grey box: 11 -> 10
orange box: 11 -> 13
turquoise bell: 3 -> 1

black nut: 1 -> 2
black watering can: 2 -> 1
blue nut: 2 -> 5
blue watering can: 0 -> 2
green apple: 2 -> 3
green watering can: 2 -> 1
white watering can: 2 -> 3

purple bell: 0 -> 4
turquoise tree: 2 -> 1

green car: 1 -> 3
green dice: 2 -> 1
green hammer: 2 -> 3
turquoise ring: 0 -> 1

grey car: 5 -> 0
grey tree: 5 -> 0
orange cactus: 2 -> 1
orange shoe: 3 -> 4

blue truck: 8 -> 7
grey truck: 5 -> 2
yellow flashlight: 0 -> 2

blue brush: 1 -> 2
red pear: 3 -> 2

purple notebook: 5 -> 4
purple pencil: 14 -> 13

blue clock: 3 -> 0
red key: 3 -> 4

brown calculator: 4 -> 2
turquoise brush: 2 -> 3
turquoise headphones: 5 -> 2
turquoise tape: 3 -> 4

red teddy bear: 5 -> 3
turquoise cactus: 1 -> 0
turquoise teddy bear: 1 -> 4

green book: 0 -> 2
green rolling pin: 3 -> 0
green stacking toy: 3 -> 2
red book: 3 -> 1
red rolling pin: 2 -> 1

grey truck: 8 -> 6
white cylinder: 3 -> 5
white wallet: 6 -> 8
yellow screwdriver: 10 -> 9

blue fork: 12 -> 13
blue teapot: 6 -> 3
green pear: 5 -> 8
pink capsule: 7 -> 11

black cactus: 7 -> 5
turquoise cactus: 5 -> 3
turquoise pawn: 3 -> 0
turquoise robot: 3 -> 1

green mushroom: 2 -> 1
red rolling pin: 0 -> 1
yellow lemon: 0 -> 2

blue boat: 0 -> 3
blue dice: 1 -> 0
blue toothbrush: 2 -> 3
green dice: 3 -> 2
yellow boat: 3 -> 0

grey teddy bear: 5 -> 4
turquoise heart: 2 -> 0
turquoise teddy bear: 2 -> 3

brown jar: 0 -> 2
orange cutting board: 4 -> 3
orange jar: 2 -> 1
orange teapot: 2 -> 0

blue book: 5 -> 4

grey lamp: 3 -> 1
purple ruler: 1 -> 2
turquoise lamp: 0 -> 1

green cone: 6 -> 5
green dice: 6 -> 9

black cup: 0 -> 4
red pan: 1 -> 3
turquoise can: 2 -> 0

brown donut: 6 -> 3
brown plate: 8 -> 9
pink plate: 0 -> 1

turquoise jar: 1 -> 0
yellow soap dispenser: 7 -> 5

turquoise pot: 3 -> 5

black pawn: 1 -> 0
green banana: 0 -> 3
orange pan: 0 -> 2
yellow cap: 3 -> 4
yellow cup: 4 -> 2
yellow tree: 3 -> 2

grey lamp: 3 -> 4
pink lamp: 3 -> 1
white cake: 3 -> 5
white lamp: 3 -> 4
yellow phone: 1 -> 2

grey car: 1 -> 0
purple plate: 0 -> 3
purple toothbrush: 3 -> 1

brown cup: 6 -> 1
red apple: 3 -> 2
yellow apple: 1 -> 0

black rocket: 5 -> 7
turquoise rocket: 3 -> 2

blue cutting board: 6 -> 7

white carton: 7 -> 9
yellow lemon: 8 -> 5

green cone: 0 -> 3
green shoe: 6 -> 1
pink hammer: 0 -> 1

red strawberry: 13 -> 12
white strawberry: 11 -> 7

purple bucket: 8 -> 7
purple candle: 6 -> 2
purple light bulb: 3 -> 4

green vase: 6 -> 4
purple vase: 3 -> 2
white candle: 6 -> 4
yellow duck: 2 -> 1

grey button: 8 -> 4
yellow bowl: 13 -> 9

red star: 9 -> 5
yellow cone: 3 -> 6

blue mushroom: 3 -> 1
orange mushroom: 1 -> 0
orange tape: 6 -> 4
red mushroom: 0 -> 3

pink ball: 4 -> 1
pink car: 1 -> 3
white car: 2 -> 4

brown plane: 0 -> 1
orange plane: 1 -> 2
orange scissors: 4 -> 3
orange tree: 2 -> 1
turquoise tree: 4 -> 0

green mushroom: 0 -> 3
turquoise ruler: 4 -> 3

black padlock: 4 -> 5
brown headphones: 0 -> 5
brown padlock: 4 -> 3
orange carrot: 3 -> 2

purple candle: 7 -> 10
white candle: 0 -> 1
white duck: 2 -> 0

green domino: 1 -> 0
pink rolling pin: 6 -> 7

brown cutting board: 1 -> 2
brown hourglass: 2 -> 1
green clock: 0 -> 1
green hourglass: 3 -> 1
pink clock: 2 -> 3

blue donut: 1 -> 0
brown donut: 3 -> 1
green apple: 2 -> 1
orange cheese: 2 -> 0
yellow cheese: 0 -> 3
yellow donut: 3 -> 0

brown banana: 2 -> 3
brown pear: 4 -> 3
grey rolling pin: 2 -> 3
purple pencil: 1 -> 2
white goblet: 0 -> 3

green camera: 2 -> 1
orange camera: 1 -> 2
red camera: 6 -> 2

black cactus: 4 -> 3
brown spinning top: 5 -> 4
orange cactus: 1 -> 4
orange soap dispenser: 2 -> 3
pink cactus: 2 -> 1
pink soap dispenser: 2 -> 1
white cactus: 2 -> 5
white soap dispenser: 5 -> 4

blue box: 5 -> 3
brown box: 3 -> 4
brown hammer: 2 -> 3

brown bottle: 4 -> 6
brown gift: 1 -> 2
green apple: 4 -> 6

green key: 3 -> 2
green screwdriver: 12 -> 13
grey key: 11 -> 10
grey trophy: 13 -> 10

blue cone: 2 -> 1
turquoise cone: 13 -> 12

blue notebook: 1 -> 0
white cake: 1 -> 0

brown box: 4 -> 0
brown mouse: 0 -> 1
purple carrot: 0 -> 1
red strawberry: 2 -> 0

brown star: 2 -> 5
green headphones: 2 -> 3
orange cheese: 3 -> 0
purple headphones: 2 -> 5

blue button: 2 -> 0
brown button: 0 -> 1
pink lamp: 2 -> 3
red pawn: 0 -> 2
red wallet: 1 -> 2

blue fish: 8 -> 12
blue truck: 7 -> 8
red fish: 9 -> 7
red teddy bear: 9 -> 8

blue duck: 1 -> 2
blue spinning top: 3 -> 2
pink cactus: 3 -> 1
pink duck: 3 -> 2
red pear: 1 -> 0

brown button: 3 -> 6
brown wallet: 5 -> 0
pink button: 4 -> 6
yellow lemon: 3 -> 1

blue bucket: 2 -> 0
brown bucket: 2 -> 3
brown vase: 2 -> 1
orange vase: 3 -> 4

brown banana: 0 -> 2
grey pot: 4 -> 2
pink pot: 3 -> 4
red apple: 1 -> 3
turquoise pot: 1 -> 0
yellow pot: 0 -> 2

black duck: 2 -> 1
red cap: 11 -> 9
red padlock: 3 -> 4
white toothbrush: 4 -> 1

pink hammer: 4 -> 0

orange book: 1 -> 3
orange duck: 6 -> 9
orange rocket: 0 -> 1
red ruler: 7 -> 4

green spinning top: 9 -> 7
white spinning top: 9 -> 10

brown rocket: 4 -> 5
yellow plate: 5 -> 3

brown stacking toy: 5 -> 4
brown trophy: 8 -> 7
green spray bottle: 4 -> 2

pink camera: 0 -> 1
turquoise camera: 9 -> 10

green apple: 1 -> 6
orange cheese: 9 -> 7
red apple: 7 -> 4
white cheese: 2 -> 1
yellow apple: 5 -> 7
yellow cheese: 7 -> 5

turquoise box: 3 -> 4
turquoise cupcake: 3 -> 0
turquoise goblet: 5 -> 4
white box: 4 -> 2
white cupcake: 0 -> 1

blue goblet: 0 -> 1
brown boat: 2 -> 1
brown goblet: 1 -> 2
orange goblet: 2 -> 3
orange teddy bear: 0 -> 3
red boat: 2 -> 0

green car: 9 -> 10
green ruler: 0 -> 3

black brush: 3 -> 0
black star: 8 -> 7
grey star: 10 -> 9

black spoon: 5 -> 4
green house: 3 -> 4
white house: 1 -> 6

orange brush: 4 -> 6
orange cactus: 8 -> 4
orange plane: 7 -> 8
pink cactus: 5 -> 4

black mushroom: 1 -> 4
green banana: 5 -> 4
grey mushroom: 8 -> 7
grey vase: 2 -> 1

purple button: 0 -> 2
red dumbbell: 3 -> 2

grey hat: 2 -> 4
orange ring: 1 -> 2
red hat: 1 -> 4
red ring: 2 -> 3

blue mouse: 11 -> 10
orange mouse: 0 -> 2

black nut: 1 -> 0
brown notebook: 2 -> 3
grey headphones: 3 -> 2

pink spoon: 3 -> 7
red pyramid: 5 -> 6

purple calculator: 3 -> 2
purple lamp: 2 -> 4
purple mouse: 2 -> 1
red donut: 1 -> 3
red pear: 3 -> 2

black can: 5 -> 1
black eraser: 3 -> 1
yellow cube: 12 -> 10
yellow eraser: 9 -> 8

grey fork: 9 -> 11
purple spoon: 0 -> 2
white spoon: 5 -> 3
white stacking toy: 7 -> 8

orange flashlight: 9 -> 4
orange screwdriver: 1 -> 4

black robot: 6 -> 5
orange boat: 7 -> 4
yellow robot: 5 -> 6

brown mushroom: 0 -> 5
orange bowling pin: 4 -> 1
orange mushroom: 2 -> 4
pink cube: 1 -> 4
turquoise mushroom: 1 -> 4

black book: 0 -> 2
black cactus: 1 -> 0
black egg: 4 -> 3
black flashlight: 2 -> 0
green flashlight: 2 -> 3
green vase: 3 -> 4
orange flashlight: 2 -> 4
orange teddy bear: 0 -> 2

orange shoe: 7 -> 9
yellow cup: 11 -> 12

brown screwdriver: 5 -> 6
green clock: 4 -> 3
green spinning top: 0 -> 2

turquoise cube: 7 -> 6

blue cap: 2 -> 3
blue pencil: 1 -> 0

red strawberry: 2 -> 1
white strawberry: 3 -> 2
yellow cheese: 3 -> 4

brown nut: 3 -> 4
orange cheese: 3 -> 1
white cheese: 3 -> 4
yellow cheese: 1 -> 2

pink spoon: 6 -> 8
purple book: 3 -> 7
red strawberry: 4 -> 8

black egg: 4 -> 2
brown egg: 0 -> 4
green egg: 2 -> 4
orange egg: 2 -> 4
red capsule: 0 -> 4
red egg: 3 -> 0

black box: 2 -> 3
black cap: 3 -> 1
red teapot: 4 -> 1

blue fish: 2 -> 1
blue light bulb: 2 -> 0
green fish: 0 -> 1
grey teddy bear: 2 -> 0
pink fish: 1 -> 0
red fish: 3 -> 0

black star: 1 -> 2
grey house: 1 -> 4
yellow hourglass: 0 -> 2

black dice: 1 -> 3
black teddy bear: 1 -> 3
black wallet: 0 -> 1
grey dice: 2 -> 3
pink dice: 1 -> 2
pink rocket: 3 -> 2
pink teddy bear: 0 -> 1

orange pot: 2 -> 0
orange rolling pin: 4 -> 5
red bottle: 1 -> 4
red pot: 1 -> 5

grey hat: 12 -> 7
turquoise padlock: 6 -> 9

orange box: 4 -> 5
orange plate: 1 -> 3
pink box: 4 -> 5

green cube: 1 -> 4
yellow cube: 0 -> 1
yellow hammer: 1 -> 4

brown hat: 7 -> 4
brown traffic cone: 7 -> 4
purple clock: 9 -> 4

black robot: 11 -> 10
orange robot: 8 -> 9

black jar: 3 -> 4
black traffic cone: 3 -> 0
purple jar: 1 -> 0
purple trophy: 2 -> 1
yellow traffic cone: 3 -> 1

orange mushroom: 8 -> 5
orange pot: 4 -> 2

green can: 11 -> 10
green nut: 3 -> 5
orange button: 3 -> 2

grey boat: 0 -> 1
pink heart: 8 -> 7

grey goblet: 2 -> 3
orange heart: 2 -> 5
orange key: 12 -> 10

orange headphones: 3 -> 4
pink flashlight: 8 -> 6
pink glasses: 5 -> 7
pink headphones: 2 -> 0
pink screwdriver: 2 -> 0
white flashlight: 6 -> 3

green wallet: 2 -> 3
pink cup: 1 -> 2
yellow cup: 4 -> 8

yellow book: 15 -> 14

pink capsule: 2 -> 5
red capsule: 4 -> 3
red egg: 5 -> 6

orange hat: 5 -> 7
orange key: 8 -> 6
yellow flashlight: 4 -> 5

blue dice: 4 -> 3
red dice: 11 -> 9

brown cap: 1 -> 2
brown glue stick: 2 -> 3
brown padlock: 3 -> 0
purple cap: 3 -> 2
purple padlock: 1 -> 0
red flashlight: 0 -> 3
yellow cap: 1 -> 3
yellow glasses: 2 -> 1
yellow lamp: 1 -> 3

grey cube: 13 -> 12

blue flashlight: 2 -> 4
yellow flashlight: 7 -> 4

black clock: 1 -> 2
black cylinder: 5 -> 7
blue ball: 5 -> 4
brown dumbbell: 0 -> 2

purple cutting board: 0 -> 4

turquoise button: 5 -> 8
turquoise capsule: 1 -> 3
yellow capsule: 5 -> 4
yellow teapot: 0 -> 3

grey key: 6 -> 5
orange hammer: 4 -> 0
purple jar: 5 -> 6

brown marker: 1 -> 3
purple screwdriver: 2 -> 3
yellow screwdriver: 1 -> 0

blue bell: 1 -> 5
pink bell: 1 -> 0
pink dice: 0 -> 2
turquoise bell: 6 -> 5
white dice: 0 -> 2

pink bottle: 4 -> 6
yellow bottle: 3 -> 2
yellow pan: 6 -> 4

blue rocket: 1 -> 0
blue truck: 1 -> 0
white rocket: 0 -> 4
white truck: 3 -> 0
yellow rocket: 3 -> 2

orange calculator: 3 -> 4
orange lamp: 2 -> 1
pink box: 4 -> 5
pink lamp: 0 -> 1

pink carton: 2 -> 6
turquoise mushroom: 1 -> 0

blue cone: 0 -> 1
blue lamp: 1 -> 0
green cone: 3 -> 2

=====

## Your assignment
Send back exactly the lines of the listing above starting at the one with "white toothbrush: 4 -> 1" and ending at the one with "yellow apple: 5 -> 7", inclusive, and no others.

## Response to this exercise
white toothbrush: 4 -> 1

pink hammer: 4 -> 0

orange book: 1 -> 3
orange duck: 6 -> 9
orange rocket: 0 -> 1
red ruler: 7 -> 4

green spinning top: 9 -> 7
white spinning top: 9 -> 10

brown rocket: 4 -> 5
yellow plate: 5 -> 3

brown stacking toy: 5 -> 4
brown trophy: 8 -> 7
green spray bottle: 4 -> 2

pink camera: 0 -> 1
turquoise camera: 9 -> 10

green apple: 1 -> 6
orange cheese: 9 -> 7
red apple: 7 -> 4
white cheese: 2 -> 1
yellow apple: 5 -> 7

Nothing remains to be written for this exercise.